Exercise objective = In the copy, keep every word of the data below and none of its pictures.

(Stored items)
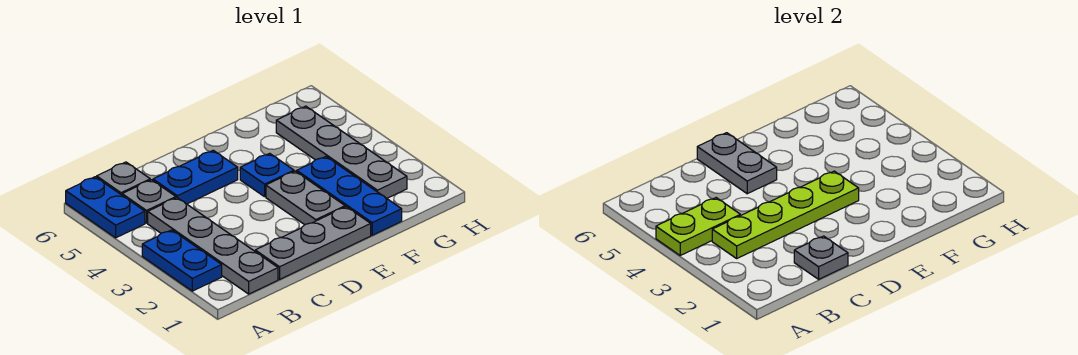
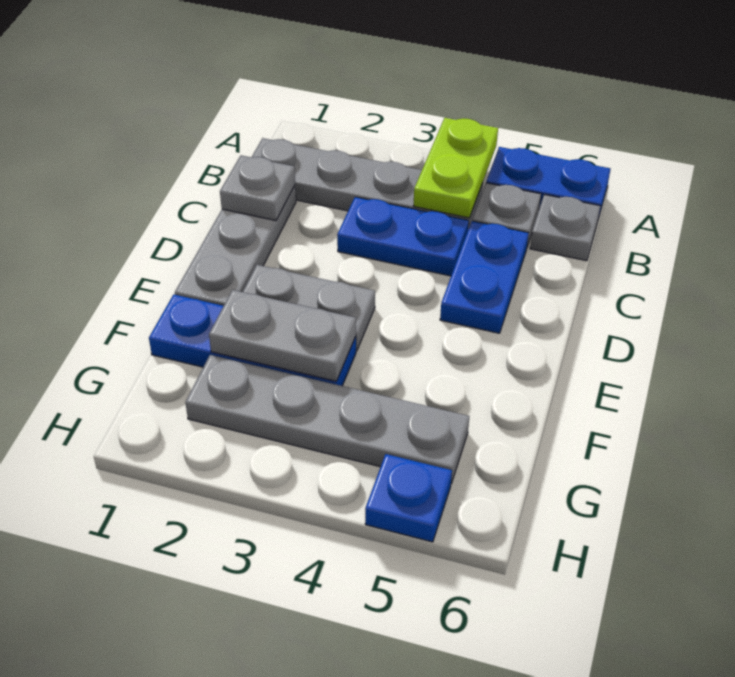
blue plate A2:A3 level 1 -> blue plate C3:C4 level 1
lime plate B3:E3 level 2 -> none
grey plate D5:D6 level 2 -> grey plate F2:F3 level 2
blue plate E4 level 1 -> blue plate H5 level 1

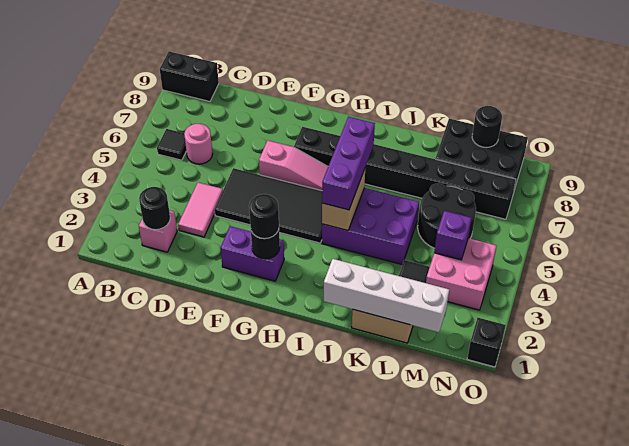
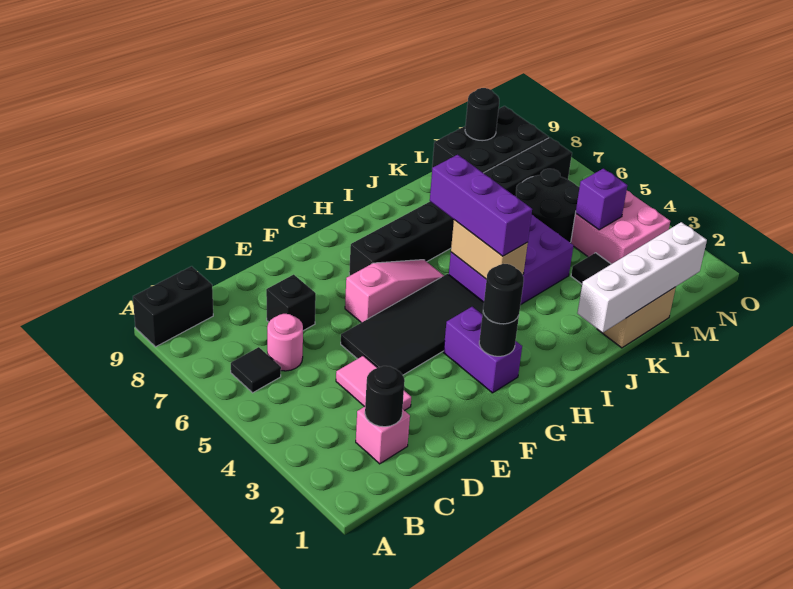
purple brick F2:G2 level 1 -> purple brick G2:G3 level 1
black brick O1 level 1 -> black brick D7 level 1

Solved exercise =
blue plate A2:A3 level 1 -> blue plate C3:C4 level 1
lime plate B3:E3 level 2 -> none
grey plate D5:D6 level 2 -> grey plate F2:F3 level 2
blue plate E4 level 1 -> blue plate H5 level 1

purple brick F2:G2 level 1 -> purple brick G2:G3 level 1
black brick O1 level 1 -> black brick D7 level 1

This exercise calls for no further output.